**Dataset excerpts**

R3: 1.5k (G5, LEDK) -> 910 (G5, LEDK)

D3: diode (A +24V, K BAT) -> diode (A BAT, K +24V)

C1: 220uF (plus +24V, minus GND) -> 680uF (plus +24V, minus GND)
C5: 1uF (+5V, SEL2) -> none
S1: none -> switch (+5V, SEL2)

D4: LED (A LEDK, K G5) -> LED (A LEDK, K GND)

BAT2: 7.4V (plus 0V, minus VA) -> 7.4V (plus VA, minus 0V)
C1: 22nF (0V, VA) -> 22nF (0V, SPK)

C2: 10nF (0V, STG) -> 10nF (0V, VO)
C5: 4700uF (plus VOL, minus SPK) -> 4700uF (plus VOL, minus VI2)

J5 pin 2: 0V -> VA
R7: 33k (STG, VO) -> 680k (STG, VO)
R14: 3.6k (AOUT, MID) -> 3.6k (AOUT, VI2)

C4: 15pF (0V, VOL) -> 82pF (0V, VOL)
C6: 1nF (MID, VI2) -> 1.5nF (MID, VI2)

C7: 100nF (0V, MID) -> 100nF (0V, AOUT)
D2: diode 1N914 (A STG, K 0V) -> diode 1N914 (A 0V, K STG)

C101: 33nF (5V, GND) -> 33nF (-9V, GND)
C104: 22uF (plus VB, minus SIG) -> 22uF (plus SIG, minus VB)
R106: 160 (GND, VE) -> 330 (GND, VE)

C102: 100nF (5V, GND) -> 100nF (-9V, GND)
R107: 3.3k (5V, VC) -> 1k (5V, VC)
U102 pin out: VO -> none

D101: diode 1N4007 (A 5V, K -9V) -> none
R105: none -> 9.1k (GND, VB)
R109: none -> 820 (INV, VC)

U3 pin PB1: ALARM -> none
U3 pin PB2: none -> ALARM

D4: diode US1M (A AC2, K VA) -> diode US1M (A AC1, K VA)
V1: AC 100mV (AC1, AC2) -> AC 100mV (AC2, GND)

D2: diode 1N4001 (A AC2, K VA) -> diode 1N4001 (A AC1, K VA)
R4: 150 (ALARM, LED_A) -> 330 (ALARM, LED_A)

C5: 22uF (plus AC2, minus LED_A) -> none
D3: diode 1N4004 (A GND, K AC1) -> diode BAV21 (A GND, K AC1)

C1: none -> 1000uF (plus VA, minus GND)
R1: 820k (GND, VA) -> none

**AIM OF THE TASK**
Your answer must be a single number: the count of lines in these records that contain "AOUT".

**ANSWER SPACE**
2